::: AVAILABLE DATA
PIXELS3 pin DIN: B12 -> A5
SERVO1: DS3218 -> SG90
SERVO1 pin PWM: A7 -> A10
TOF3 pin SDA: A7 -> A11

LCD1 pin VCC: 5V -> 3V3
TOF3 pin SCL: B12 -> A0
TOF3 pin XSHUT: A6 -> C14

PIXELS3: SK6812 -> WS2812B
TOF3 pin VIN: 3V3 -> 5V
::::::
::: AVAILABLE DATA
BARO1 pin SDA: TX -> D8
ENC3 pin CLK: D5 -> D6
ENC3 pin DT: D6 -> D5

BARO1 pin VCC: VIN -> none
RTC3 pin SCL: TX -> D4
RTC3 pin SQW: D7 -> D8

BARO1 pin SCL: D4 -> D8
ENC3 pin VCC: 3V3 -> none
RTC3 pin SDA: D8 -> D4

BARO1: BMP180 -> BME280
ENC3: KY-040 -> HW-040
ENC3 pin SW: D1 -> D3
::::::
::: AVAILABLE DATA
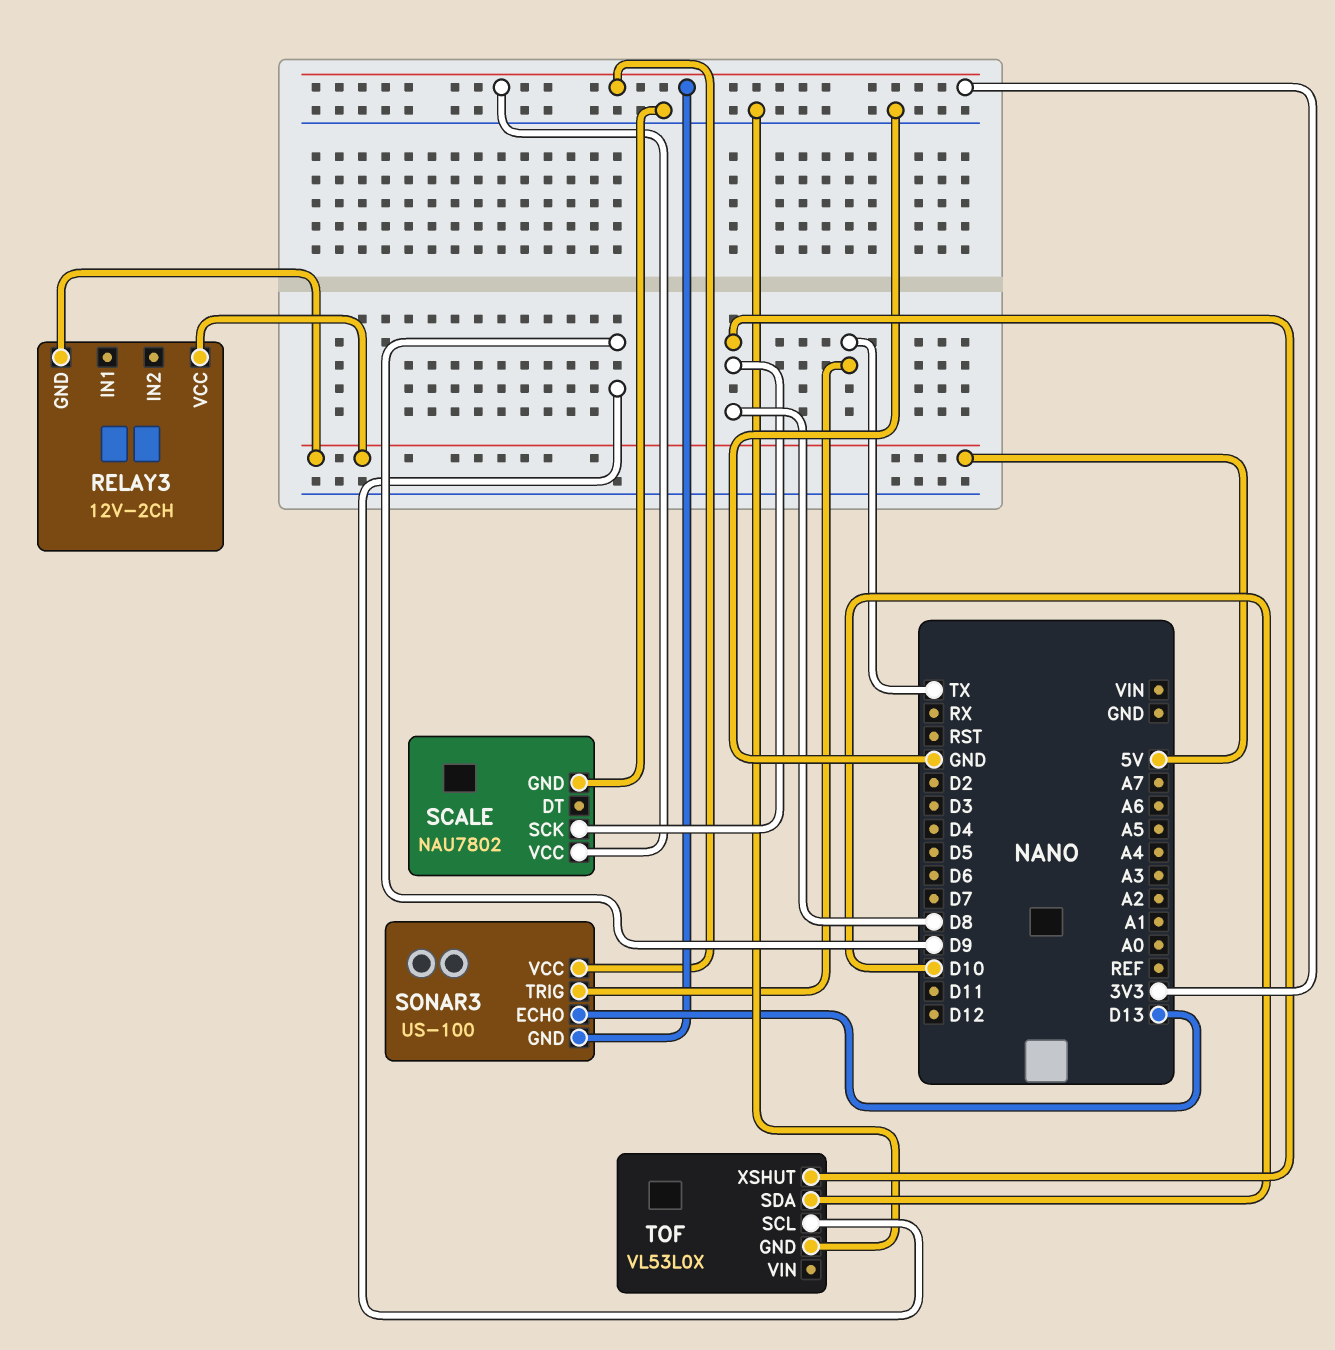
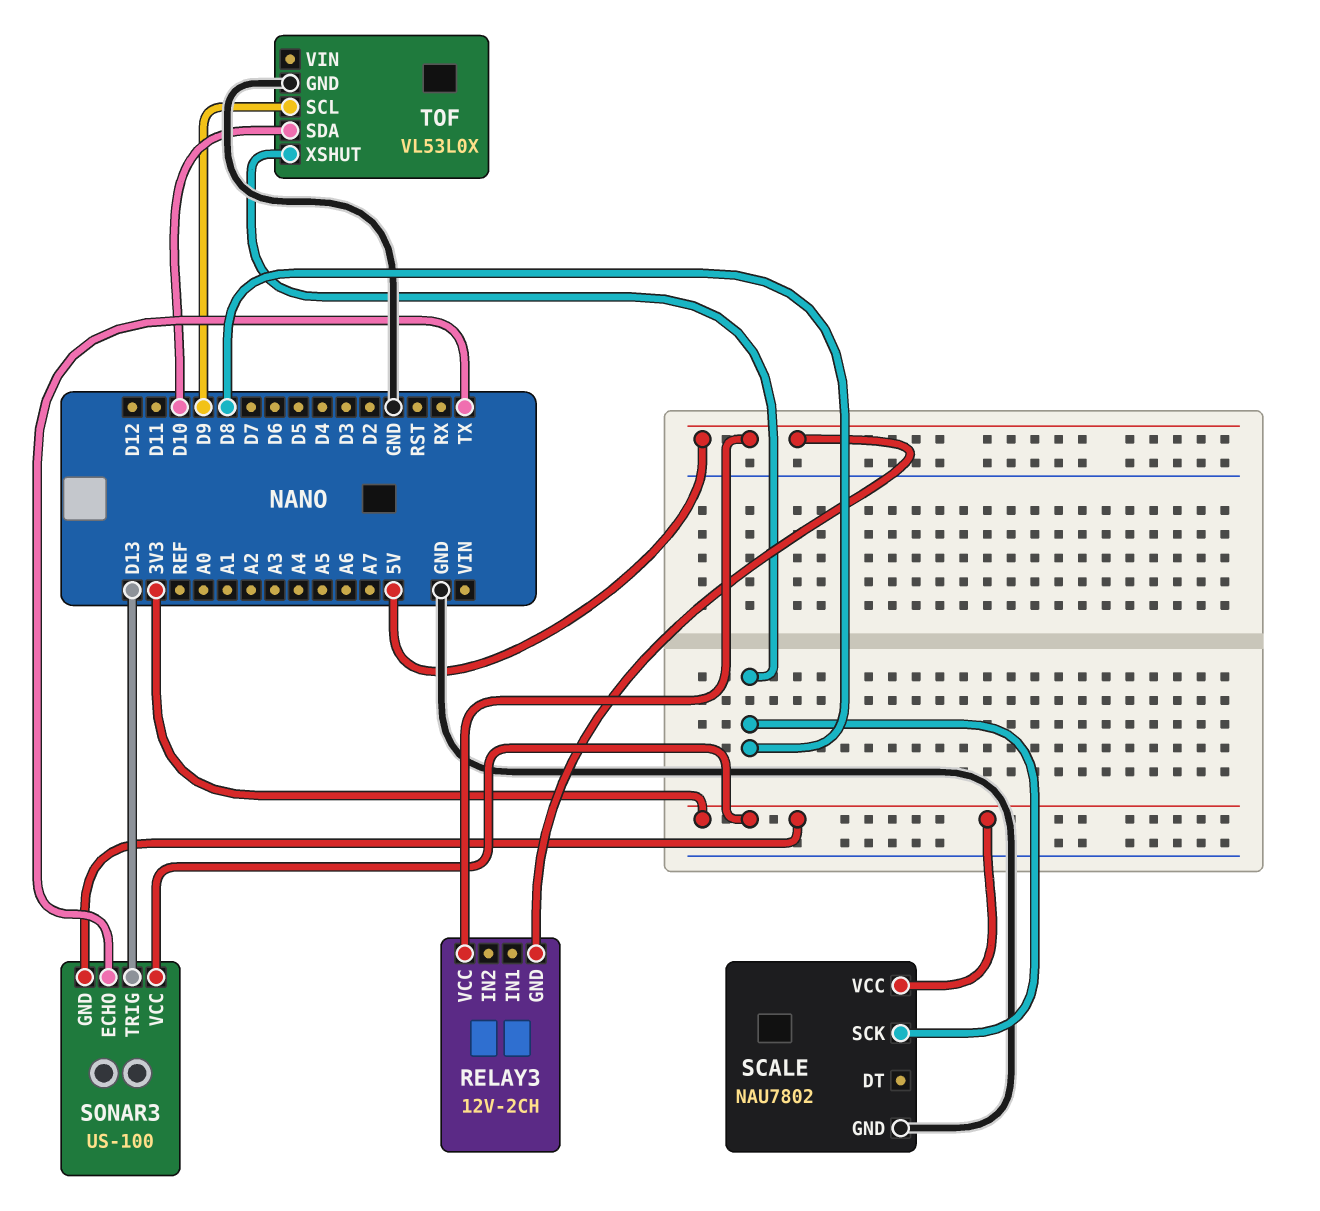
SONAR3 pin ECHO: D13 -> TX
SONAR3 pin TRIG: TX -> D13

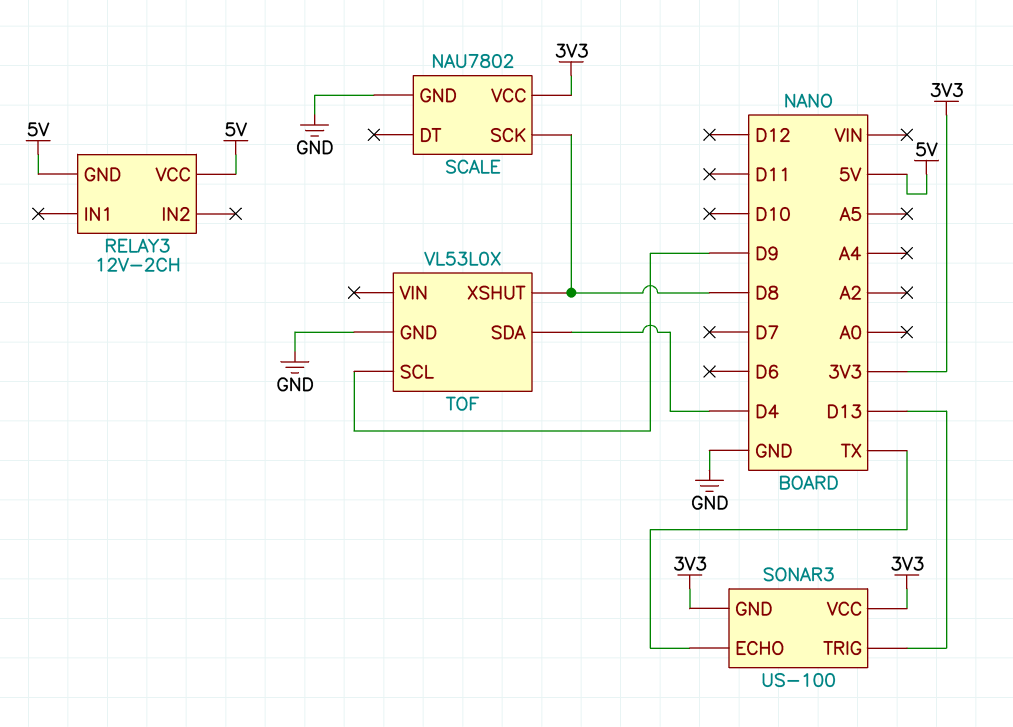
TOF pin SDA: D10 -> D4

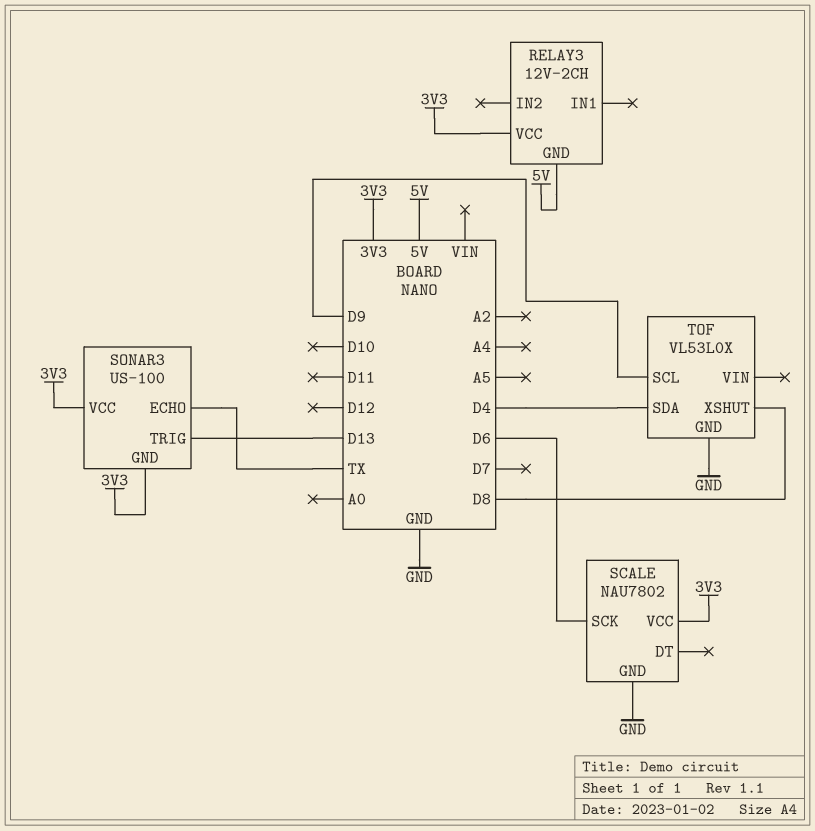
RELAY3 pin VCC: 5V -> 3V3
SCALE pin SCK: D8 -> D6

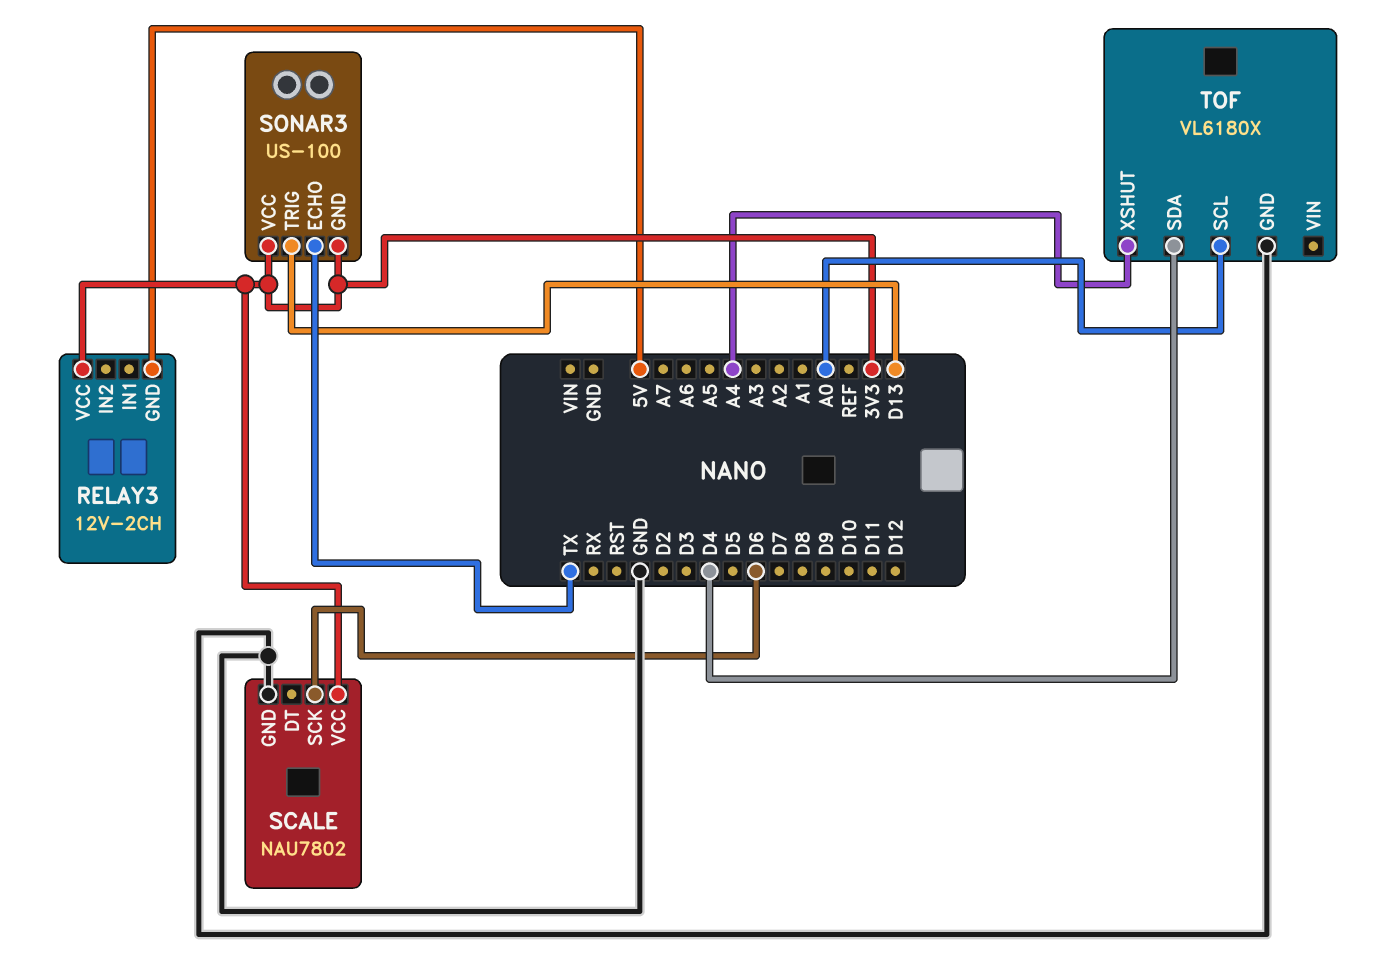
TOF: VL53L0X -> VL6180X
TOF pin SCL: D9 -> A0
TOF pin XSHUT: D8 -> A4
::::::
• WHAT YOU HAVE TO DO:
Beginning at the line above with "TOF: VL53L0X -> VL6180X" and finishing at the line with "TOF pin XSHUT: D8 -> A4", return each line exactly and return nothing else.

• SOLUTION FOR THIS PROBLEM:
TOF: VL53L0X -> VL6180X
TOF pin SCL: D9 -> A0
TOF pin XSHUT: D8 -> A4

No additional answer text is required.